• _DIRECTIONS FOR THIS TASK_: Below, locate the line that contains "red square: (86, 70) -> (73, 55), turned 32". Repeat exactly from that line to the line that contains "red square: (111, 81) -> (134, 74), moved", inclusive, leaving out the pictures.
=== RECORDS PROVIDED ===
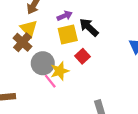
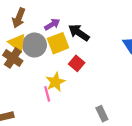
gray circle: (43, 63) -> (34, 45), moved
pink line: (50, 81) -> (47, 94), turned 32

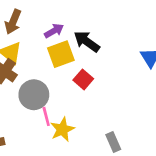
gray circle: (34, 45) -> (34, 95), moved
yellow star: (55, 82) -> (62, 129), moved

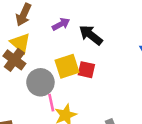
yellow square: (61, 54) -> (67, 66), moved
red square: (83, 79) -> (86, 70), turned -30

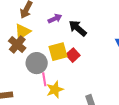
yellow triangle: (20, 43) -> (23, 32), turned 42
red square: (86, 70) -> (73, 55), turned 32

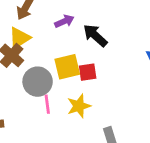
red square: (73, 55) -> (88, 72), turned 32
yellow star: (55, 90) -> (79, 106), moved

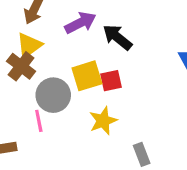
purple arrow: (64, 21) -> (80, 23), size x1.4
pink line: (47, 104) -> (39, 121), moved

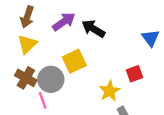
brown cross: (21, 66) -> (26, 78), moved
red square: (111, 81) -> (134, 74), moved
yellow star: (103, 121) -> (110, 91), moved

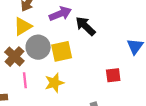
gray circle: (51, 79) -> (38, 47), moved
yellow star: (110, 91) -> (54, 83), moved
===
• _FINISHED TASK_:
red square: (86, 70) -> (73, 55), turned 32

red square: (73, 55) -> (88, 72), turned 32
yellow star: (55, 90) -> (79, 106), moved

purple arrow: (64, 21) -> (80, 23), size x1.4
pink line: (47, 104) -> (39, 121), moved

brown cross: (21, 66) -> (26, 78), moved
red square: (111, 81) -> (134, 74), moved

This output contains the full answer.